● **Problem statement**:
Report every line of the data where the string "white" appears.

● **Exercise material**:
:::::

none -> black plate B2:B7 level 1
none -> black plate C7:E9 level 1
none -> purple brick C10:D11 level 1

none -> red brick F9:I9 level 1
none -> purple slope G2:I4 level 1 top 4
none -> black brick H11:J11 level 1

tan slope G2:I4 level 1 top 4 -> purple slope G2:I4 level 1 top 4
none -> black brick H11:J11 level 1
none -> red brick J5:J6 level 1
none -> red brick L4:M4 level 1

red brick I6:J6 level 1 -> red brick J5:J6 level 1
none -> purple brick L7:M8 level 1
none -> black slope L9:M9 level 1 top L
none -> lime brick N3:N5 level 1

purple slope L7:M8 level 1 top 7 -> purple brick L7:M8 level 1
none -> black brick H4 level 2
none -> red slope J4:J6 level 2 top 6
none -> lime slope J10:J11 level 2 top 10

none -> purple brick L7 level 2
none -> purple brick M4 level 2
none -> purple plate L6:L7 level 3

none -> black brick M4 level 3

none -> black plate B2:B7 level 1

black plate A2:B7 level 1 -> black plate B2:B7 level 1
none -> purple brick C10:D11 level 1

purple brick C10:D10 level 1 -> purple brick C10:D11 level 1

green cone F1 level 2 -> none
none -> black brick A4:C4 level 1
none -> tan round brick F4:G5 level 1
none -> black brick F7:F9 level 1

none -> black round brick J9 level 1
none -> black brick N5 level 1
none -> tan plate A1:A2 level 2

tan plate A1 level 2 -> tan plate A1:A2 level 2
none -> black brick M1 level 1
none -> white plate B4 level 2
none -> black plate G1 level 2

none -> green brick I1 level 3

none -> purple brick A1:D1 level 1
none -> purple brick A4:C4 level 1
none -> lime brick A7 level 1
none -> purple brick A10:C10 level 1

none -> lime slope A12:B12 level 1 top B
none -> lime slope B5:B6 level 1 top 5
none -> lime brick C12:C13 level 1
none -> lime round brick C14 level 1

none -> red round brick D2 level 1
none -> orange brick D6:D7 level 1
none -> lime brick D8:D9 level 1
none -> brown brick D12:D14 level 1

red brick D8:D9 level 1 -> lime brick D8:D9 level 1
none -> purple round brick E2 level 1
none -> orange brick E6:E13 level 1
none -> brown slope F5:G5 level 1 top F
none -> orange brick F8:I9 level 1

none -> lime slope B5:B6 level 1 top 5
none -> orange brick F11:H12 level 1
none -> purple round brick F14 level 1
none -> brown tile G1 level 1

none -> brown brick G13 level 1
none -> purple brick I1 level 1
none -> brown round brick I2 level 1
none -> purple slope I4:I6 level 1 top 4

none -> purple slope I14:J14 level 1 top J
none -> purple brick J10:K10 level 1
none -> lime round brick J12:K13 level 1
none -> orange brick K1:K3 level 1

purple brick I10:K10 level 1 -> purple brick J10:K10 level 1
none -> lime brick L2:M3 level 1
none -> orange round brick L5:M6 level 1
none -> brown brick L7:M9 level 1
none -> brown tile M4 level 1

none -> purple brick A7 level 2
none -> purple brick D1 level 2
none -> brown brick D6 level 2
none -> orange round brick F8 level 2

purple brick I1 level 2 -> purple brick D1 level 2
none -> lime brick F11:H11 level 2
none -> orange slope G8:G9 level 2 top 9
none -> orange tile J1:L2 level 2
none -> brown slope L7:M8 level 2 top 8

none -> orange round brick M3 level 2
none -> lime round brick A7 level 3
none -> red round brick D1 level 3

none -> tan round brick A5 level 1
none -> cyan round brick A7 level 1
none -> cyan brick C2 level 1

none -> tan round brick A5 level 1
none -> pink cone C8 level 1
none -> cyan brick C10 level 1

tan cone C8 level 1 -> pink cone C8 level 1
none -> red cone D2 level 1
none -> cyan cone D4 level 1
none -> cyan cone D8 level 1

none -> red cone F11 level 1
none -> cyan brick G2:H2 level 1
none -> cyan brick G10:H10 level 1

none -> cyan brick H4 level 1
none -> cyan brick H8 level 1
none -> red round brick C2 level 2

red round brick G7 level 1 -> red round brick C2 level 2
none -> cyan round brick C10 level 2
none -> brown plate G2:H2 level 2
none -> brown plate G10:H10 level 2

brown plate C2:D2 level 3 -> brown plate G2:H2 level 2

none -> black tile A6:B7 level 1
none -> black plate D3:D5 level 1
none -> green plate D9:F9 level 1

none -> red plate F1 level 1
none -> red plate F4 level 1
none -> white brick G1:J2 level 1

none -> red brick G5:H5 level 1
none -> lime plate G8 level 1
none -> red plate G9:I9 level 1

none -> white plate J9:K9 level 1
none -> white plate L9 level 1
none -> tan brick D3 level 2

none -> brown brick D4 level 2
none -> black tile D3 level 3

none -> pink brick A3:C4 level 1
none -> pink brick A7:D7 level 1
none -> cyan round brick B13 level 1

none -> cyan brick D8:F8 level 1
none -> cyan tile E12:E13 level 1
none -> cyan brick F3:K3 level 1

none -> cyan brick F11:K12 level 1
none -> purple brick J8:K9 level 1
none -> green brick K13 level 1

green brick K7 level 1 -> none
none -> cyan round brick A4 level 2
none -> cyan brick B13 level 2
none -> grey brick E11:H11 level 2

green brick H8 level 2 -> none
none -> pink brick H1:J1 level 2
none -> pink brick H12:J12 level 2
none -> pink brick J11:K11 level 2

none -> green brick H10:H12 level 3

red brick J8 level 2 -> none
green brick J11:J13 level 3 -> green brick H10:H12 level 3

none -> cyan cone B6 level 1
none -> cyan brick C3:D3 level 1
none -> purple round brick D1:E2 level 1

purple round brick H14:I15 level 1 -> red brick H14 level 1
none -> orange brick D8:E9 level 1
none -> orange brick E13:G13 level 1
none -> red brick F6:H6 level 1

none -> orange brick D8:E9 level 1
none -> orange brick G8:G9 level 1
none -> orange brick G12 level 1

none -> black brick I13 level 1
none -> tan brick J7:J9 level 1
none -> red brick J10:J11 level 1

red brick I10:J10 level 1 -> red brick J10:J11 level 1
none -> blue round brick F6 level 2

:::::

● **The answer**:
none -> white plate B4 level 2
none -> white brick G1:J2 level 1
none -> white plate J9:K9 level 1
none -> white plate L9 level 1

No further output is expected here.